THE PROBLEM =
The whole of the data is to be returned without a single change.

DATA SHOWN =
:::::

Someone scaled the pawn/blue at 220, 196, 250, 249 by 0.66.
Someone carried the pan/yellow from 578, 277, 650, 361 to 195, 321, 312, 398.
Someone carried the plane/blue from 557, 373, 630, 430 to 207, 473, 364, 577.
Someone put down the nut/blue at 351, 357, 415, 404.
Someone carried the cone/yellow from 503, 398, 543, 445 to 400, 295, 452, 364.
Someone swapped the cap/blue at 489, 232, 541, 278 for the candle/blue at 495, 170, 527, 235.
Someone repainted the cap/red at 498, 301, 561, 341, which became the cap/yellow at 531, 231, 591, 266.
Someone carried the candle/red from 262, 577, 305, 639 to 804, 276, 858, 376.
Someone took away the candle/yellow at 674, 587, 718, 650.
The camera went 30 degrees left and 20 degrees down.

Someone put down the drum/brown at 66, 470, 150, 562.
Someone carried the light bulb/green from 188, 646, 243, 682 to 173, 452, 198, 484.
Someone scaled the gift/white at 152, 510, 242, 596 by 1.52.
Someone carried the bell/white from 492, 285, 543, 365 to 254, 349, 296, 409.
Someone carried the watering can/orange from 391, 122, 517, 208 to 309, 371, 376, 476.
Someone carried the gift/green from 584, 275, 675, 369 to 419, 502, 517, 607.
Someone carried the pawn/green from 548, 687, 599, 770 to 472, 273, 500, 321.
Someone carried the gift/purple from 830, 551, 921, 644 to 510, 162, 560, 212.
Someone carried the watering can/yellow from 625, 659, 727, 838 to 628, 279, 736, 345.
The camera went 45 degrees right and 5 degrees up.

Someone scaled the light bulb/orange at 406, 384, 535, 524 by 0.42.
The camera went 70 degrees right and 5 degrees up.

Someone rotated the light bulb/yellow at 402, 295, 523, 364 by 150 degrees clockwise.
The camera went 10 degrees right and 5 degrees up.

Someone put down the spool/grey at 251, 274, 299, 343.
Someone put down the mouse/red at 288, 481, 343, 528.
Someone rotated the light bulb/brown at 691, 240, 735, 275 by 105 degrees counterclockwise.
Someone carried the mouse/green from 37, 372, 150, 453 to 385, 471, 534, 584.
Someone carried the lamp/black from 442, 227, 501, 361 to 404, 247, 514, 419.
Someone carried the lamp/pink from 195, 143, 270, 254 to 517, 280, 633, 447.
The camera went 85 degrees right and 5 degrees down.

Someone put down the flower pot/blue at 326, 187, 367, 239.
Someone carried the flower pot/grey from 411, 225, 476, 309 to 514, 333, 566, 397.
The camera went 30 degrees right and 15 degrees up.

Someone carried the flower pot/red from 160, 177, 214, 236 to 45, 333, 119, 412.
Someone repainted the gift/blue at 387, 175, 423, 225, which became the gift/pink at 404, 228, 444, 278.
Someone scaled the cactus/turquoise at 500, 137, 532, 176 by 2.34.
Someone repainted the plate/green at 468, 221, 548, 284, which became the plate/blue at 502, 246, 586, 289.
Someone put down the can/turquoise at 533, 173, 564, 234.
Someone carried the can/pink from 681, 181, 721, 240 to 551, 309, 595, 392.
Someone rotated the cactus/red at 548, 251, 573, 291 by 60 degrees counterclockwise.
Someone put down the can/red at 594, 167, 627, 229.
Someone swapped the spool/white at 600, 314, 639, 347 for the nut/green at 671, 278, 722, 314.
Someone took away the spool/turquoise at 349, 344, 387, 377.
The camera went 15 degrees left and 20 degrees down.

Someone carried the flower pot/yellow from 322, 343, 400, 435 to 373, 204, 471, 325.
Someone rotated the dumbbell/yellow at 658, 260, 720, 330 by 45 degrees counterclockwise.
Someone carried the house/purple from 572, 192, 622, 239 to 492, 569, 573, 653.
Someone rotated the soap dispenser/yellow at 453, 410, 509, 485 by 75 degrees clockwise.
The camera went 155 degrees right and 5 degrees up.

:::::

EXPECTED ANSWER =
Someone scaled the pawn/blue at 220, 196, 250, 249 by 0.66.
Someone carried the pan/yellow from 578, 277, 650, 361 to 195, 321, 312, 398.
Someone carried the plane/blue from 557, 373, 630, 430 to 207, 473, 364, 577.
Someone put down the nut/blue at 351, 357, 415, 404.
Someone carried the cone/yellow from 503, 398, 543, 445 to 400, 295, 452, 364.
Someone swapped the cap/blue at 489, 232, 541, 278 for the candle/blue at 495, 170, 527, 235.
Someone repainted the cap/red at 498, 301, 561, 341, which became the cap/yellow at 531, 231, 591, 266.
Someone carried the candle/red from 262, 577, 305, 639 to 804, 276, 858, 376.
Someone took away the candle/yellow at 674, 587, 718, 650.
The camera went 30 degrees left and 20 degrees down.

Someone put down the drum/brown at 66, 470, 150, 562.
Someone carried the light bulb/green from 188, 646, 243, 682 to 173, 452, 198, 484.
Someone scaled the gift/white at 152, 510, 242, 596 by 1.52.
Someone carried the bell/white from 492, 285, 543, 365 to 254, 349, 296, 409.
Someone carried the watering can/orange from 391, 122, 517, 208 to 309, 371, 376, 476.
Someone carried the gift/green from 584, 275, 675, 369 to 419, 502, 517, 607.
Someone carried the pawn/green from 548, 687, 599, 770 to 472, 273, 500, 321.
Someone carried the gift/purple from 830, 551, 921, 644 to 510, 162, 560, 212.
Someone carried the watering can/yellow from 625, 659, 727, 838 to 628, 279, 736, 345.
The camera went 45 degrees right and 5 degrees up.

Someone scaled the light bulb/orange at 406, 384, 535, 524 by 0.42.
The camera went 70 degrees right and 5 degrees up.

Someone rotated the light bulb/yellow at 402, 295, 523, 364 by 150 degrees clockwise.
The camera went 10 degrees right and 5 degrees up.

Someone put down the spool/grey at 251, 274, 299, 343.
Someone put down the mouse/red at 288, 481, 343, 528.
Someone rotated the light bulb/brown at 691, 240, 735, 275 by 105 degrees counterclockwise.
Someone carried the mouse/green from 37, 372, 150, 453 to 385, 471, 534, 584.
Someone carried the lamp/black from 442, 227, 501, 361 to 404, 247, 514, 419.
Someone carried the lamp/pink from 195, 143, 270, 254 to 517, 280, 633, 447.
The camera went 85 degrees right and 5 degrees down.

Someone put down the flower pot/blue at 326, 187, 367, 239.
Someone carried the flower pot/grey from 411, 225, 476, 309 to 514, 333, 566, 397.
The camera went 30 degrees right and 15 degrees up.

Someone carried the flower pot/red from 160, 177, 214, 236 to 45, 333, 119, 412.
Someone repainted the gift/blue at 387, 175, 423, 225, which became the gift/pink at 404, 228, 444, 278.
Someone scaled the cactus/turquoise at 500, 137, 532, 176 by 2.34.
Someone repainted the plate/green at 468, 221, 548, 284, which became the plate/blue at 502, 246, 586, 289.
Someone put down the can/turquoise at 533, 173, 564, 234.
Someone carried the can/pink from 681, 181, 721, 240 to 551, 309, 595, 392.
Someone rotated the cactus/red at 548, 251, 573, 291 by 60 degrees counterclockwise.
Someone put down the can/red at 594, 167, 627, 229.
Someone swapped the spool/white at 600, 314, 639, 347 for the nut/green at 671, 278, 722, 314.
Someone took away the spool/turquoise at 349, 344, 387, 377.
The camera went 15 degrees left and 20 degrees down.

Someone carried the flower pot/yellow from 322, 343, 400, 435 to 373, 204, 471, 325.
Someone rotated the dumbbell/yellow at 658, 260, 720, 330 by 45 degrees counterclockwise.
Someone carried the house/purple from 572, 192, 622, 239 to 492, 569, 573, 653.
Someone rotated the soap dispenser/yellow at 453, 410, 509, 485 by 75 degrees clockwise.
The camera went 155 degrees right and 5 degrees up.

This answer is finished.